◆ **WHAT IS NEEDED**: List each line in the records below that contains the word "taller". Case counts.

** START OF DATASET ROWS **

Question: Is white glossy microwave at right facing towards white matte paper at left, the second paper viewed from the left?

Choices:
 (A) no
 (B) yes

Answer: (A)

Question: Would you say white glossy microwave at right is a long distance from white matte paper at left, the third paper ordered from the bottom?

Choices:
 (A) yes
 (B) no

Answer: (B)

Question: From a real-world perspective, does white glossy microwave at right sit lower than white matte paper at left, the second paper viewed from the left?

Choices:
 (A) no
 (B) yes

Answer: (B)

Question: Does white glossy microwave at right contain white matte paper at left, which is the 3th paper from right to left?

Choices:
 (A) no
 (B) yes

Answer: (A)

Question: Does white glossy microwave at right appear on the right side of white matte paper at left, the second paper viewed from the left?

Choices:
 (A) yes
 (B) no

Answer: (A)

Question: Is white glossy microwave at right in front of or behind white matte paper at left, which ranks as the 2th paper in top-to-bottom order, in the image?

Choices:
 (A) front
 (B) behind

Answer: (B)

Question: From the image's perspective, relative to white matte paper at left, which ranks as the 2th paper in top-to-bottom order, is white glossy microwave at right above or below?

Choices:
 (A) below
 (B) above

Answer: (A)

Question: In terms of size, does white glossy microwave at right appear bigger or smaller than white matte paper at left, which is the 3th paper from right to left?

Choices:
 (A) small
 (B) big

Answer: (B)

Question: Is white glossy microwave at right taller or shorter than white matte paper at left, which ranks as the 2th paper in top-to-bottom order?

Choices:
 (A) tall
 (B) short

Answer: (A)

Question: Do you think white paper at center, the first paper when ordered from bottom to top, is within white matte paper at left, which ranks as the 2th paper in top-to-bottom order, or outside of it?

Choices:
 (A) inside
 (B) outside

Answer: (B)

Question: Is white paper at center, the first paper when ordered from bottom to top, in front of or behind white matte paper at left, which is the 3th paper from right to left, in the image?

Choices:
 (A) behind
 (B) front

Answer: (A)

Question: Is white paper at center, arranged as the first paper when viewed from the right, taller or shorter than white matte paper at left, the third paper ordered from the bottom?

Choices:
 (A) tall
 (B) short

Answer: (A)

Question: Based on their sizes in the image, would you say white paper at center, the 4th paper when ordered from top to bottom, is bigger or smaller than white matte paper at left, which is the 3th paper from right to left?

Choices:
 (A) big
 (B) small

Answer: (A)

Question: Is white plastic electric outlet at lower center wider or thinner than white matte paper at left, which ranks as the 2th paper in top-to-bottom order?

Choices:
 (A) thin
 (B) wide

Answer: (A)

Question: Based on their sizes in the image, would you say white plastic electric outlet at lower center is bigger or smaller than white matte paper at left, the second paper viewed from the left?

** END OF DATASET ROWS **

◆ **SOLVED PROBLEM**:
Question: Is white glossy microwave at right taller or shorter than white matte paper at left, which ranks as the 2th paper in top-to-bottom order?
Question: Is white paper at center, arranged as the first paper when viewed from the right, taller or shorter than white matte paper at left, the third paper ordered from the bottom?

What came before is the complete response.